Exercise goal: Exactly reproduce the lines from the one holding "C9: 330pF (0V, W6) -> 470pF (0V, W6)" through the final line of the listing below, with both ends included and nothing else.

Data supplied:

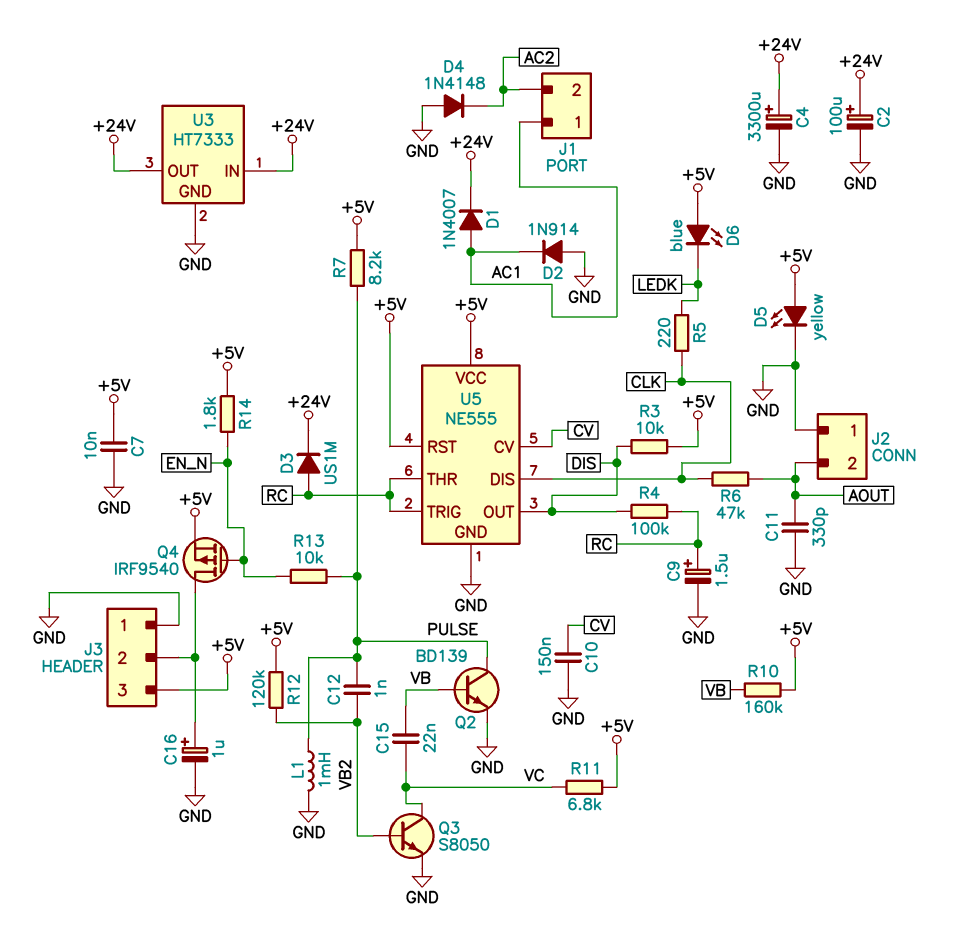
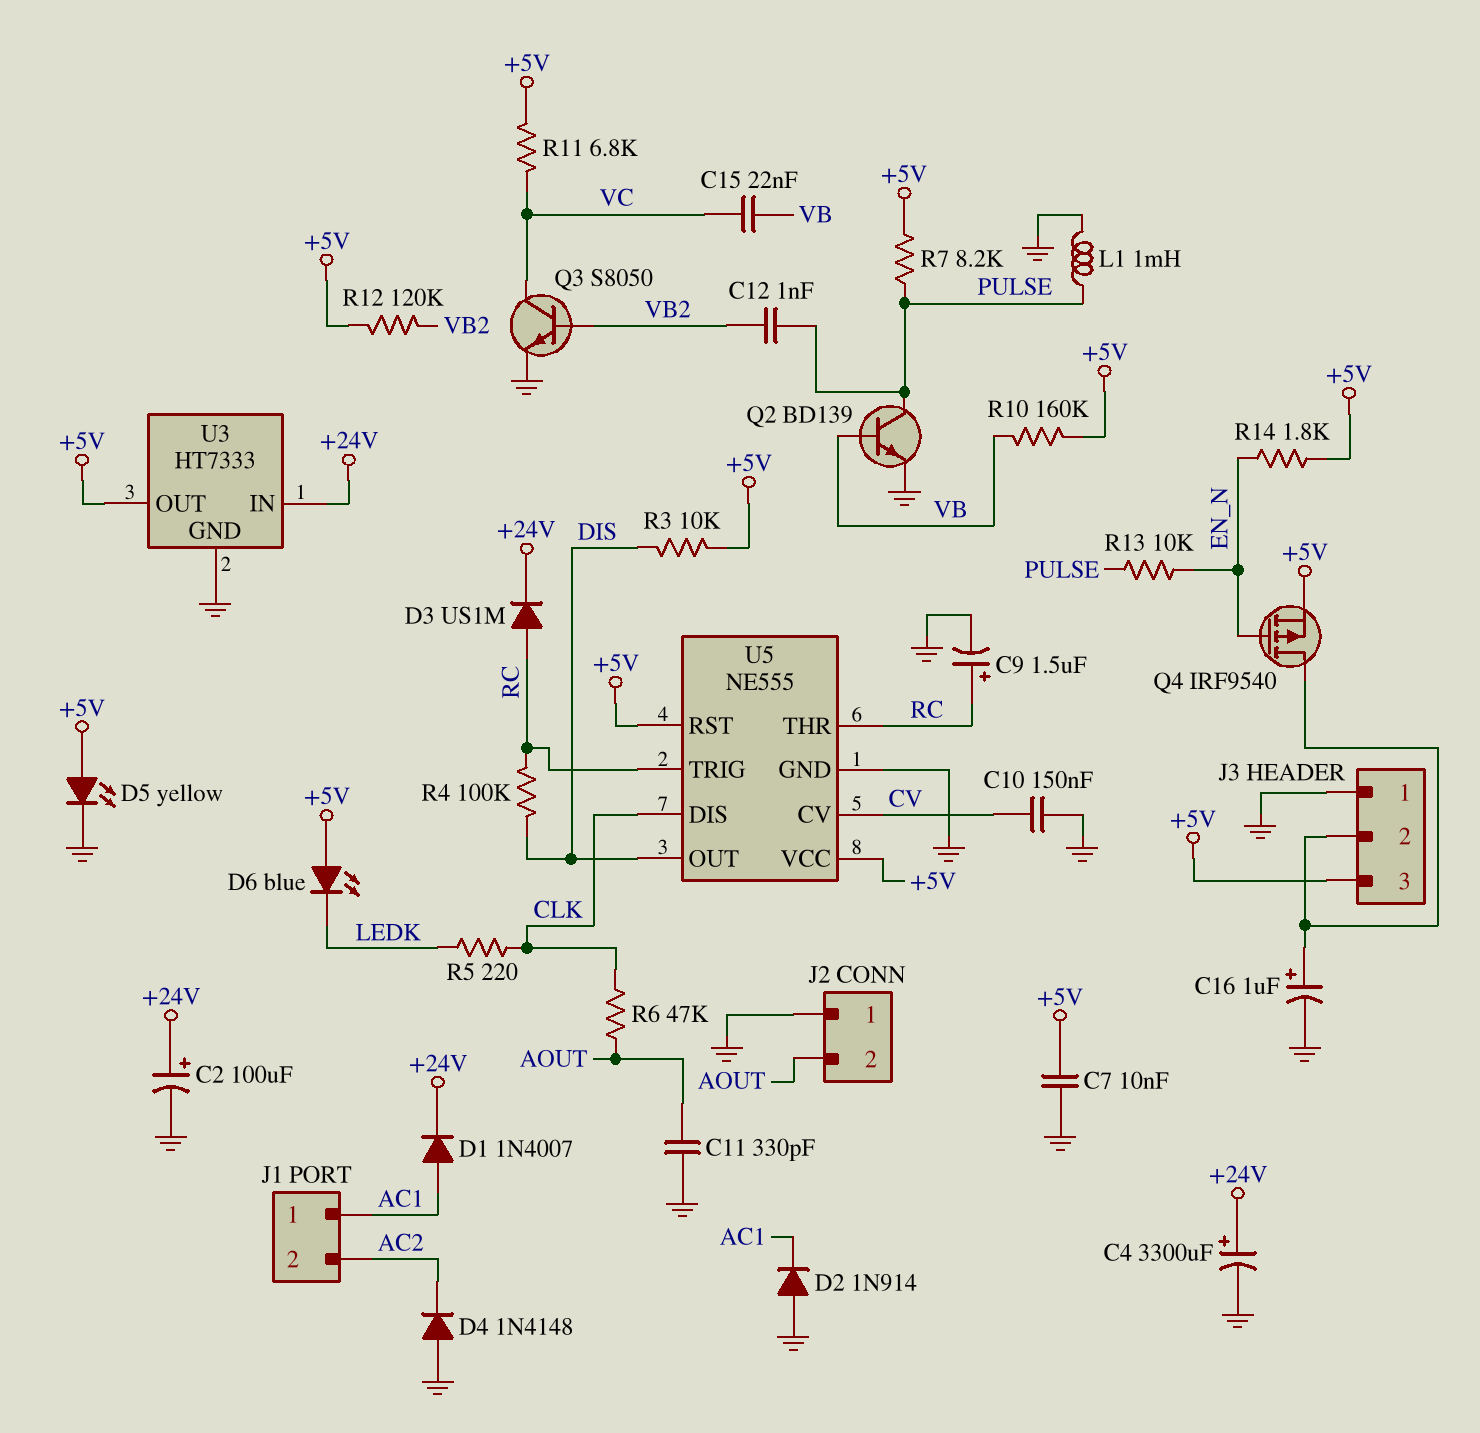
U3 pin OUT: +24V -> +5V

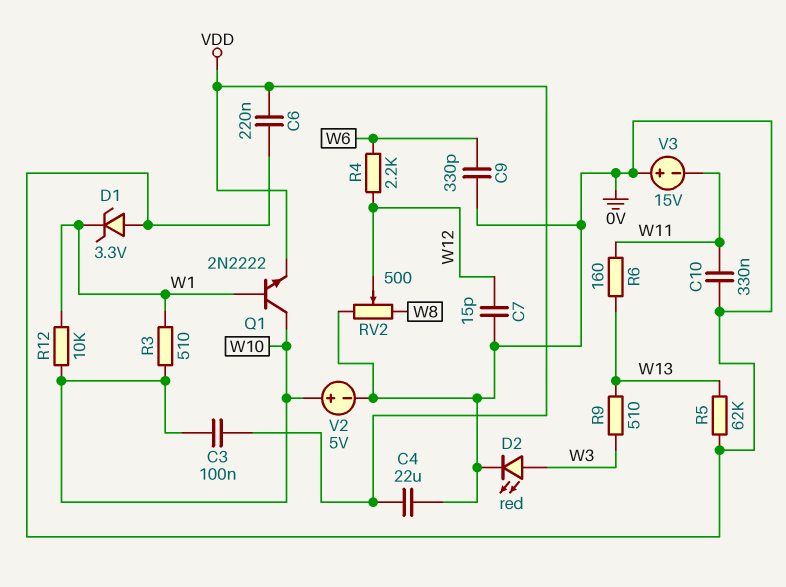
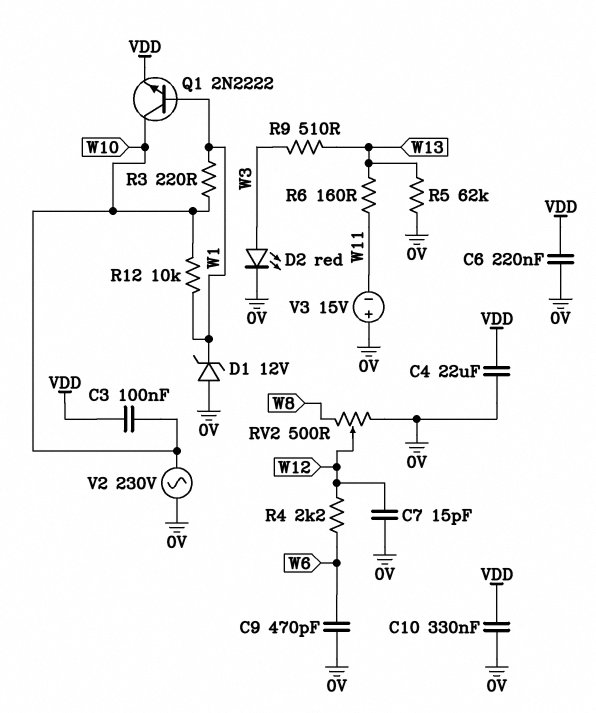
C9: 330pF (0V, W6) -> 470pF (0V, W6)
C10: 330nF (0V, W11) -> 330nF (0V, VDD)
D1: zener 3.3V (A 0V, K W1) -> zener 12V (A 0V, K W1)
R3: 510 (W1, W10) -> 220 (W1, W10)
V2: 5V (plus W10, minus 0V) -> AC 230V (0V, W10)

Task response:
C9: 330pF (0V, W6) -> 470pF (0V, W6)
C10: 330nF (0V, W11) -> 330nF (0V, VDD)
D1: zener 3.3V (A 0V, K W1) -> zener 12V (A 0V, K W1)
R3: 510 (W1, W10) -> 220 (W1, W10)
V2: 5V (plus W10, minus 0V) -> AC 230V (0V, W10)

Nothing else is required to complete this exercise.